== Record extracts ==

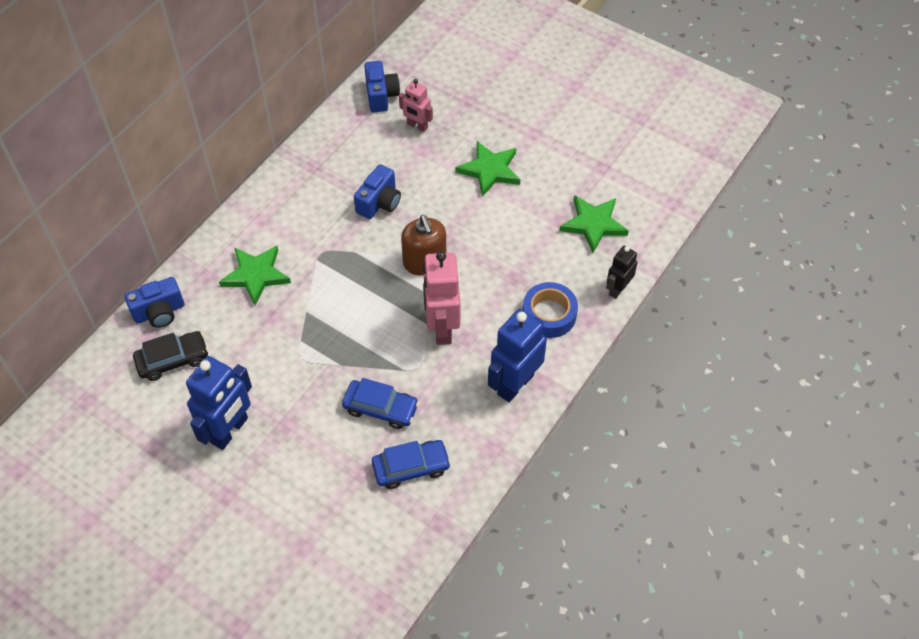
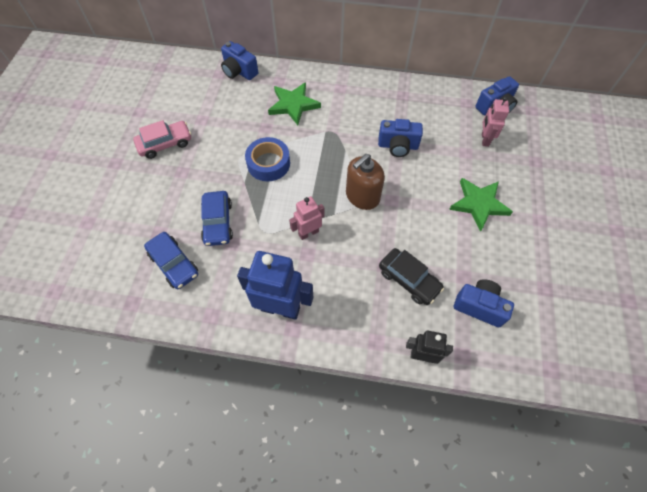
camera: 65 degrees right, 5 degrees up
(173, 360) = (206, 93): black car -> black car (409, 280)
(230, 431) = (165, 144): blue robot -> pink car
(442, 327) = (308, 233): pink robot -> pink robot, size x0.57
(549, 314) = (362, 307): blue tape -> blue tape (268, 163)
(593, 224) = (479, 306): green star -> blue camera

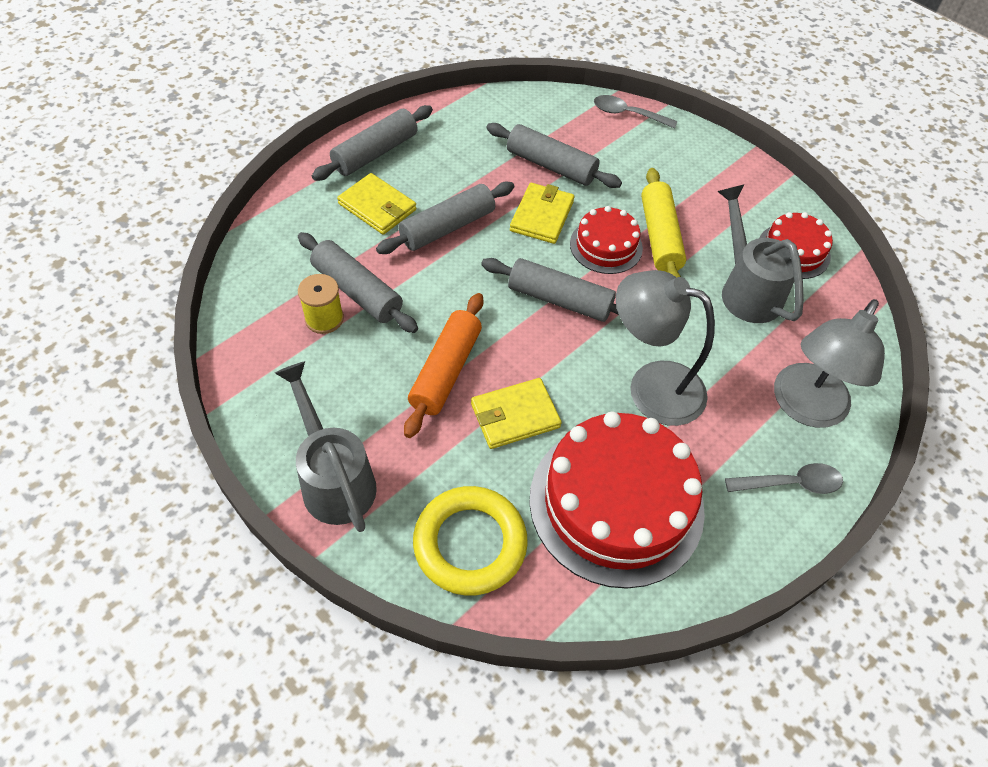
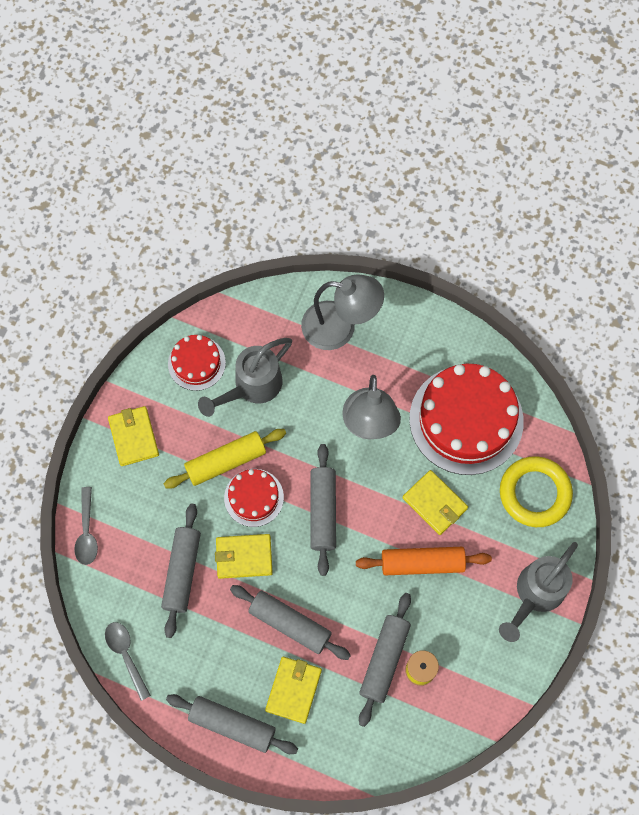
camera: 110 degrees left, 15 degrees up
(719, 174) = (133, 437): none -> yellow wallet
(790, 483) = (402, 324): grey spoon -> grey spoon (126, 655)

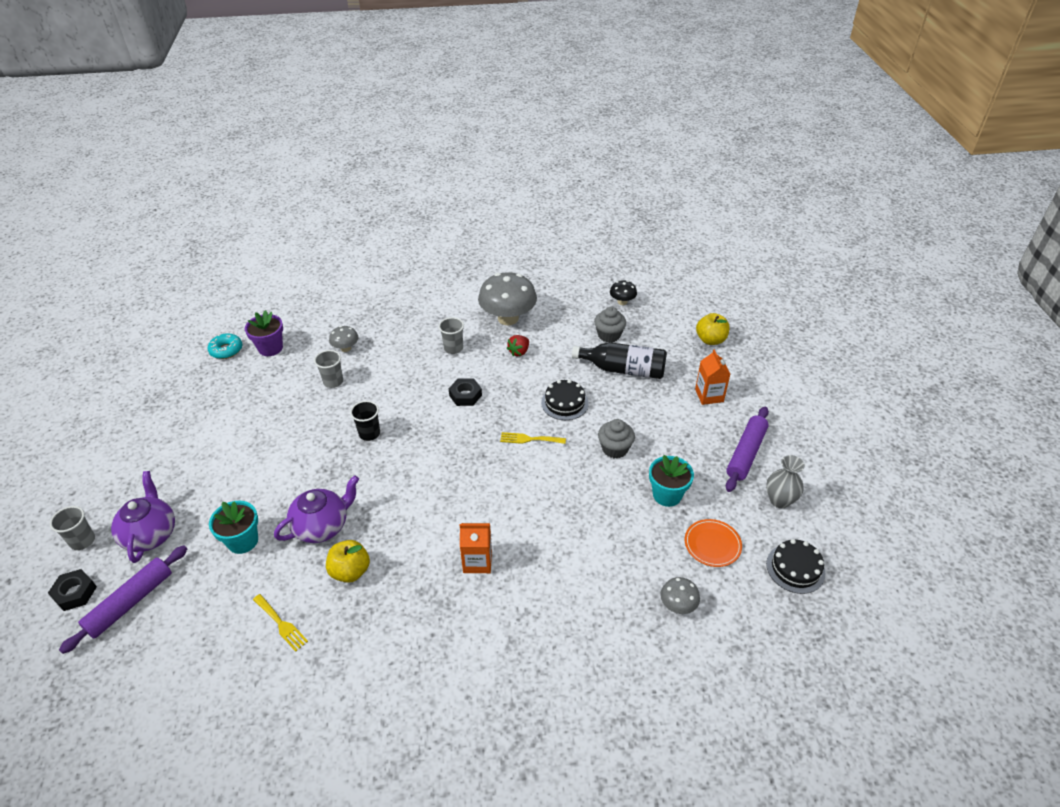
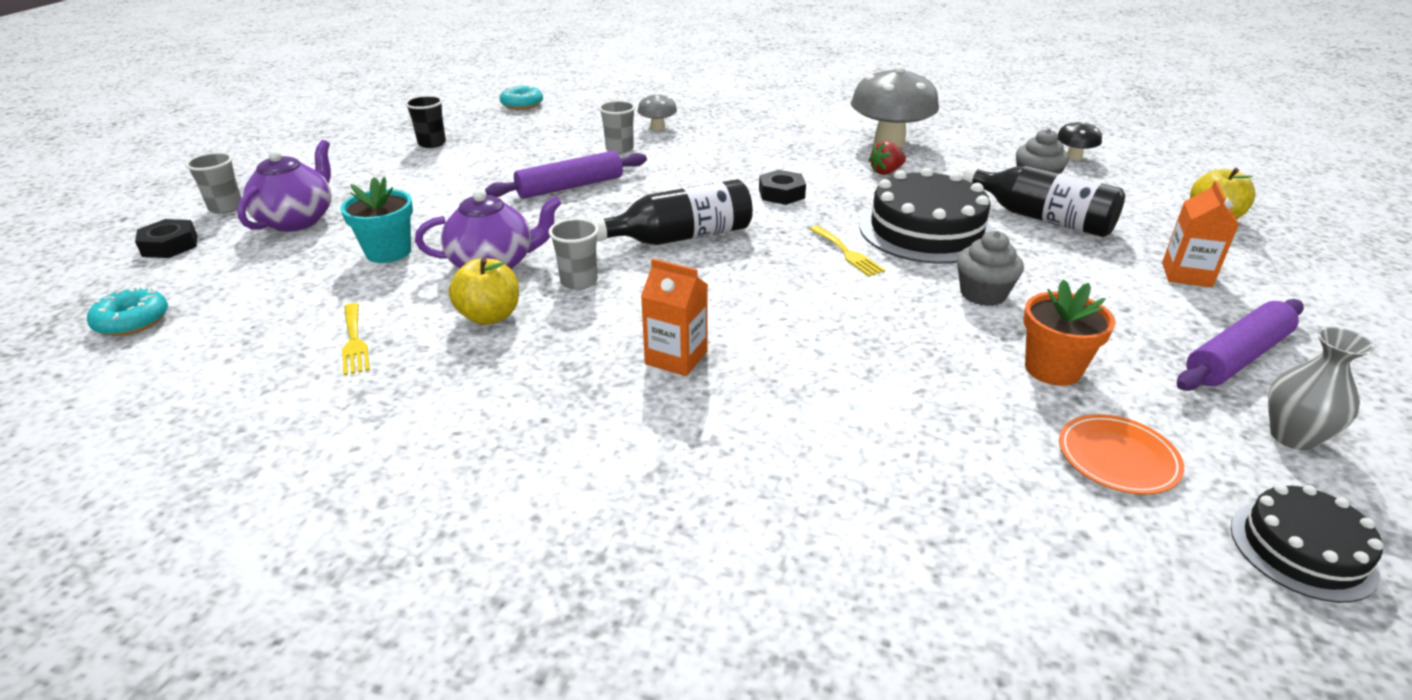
camera: 25 degrees right, 10 degrees down
(115, 667) = (132, 321): none -> turquoise donut
(130, 602) = (213, 270): purple rolling pin -> purple rolling pin (570, 186)
(270, 348) = (571, 112): purple flower pot -> none
(369, 433) = (626, 199): black cup -> black cup (432, 143)
(425, 459) = (681, 237): none -> black bottle
(453, 348) = (795, 152): grey cup -> grey cup (579, 281)
(529, 439) = (847, 253): yellow fork -> yellow fork turned 150 degrees counterclockwise
(564, 403) = (926, 230): black cake -> black cake, size x1.73
(667, 495) = (1052, 369): turquoise flower pot -> orange flower pot
(678, 605) = (1004, 523): grey mushroom -> none

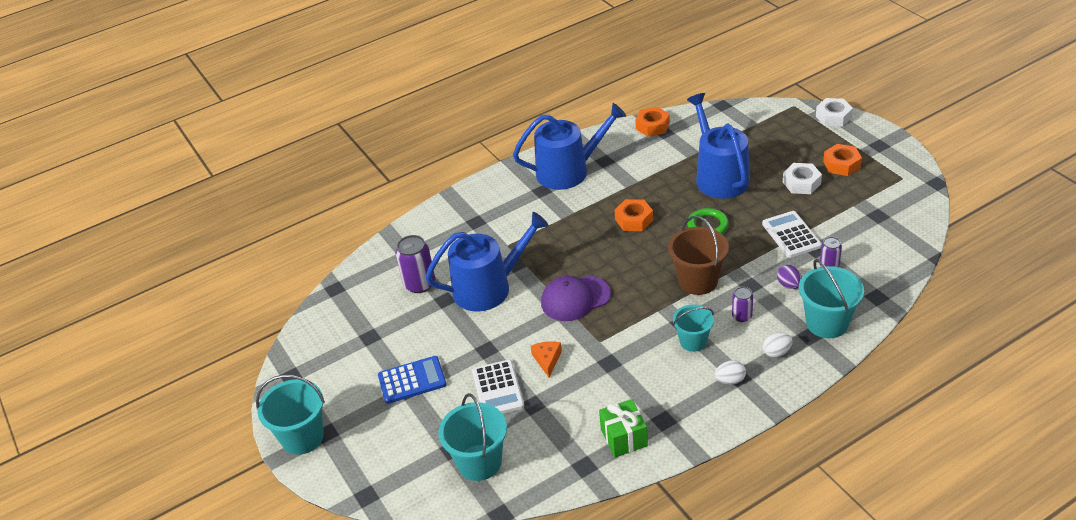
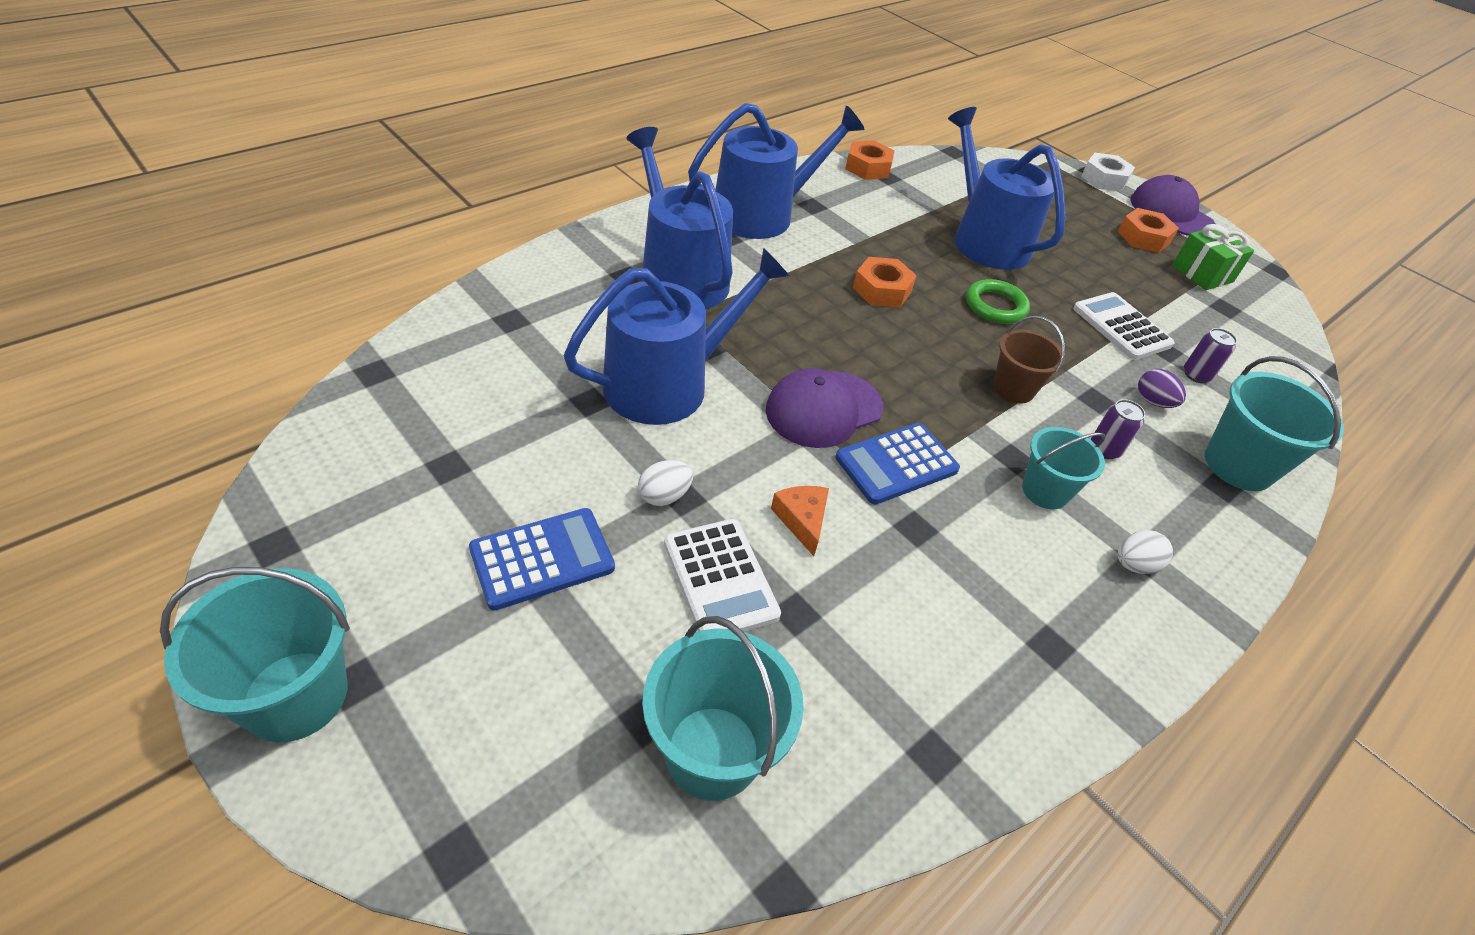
camera: 20 degrees left, 5 degrees up
(419, 284) = (539, 371): purple can -> none
(507, 219) = (679, 276): none -> blue watering can
(609, 328) = (896, 464): none -> blue calculator
(624, 438) = (991, 686): green gift -> green gift (1202, 274)
(698, 281) = (1013, 389): brown bucket -> brown bucket, size x0.66
(776, 352) = (1186, 514): white egg -> white egg (664, 496)
(801, 183) = (1102, 257): white nut -> none
(875, 141) = (1171, 213): none -> purple cap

===

Instruction:
Would you copy out each line of the records above where the word "size" occurs?

Your solution:
(442, 327) = (308, 233): pink robot -> pink robot, size x0.57
(564, 403) = (926, 230): black cake -> black cake, size x1.73
(698, 281) = (1013, 389): brown bucket -> brown bucket, size x0.66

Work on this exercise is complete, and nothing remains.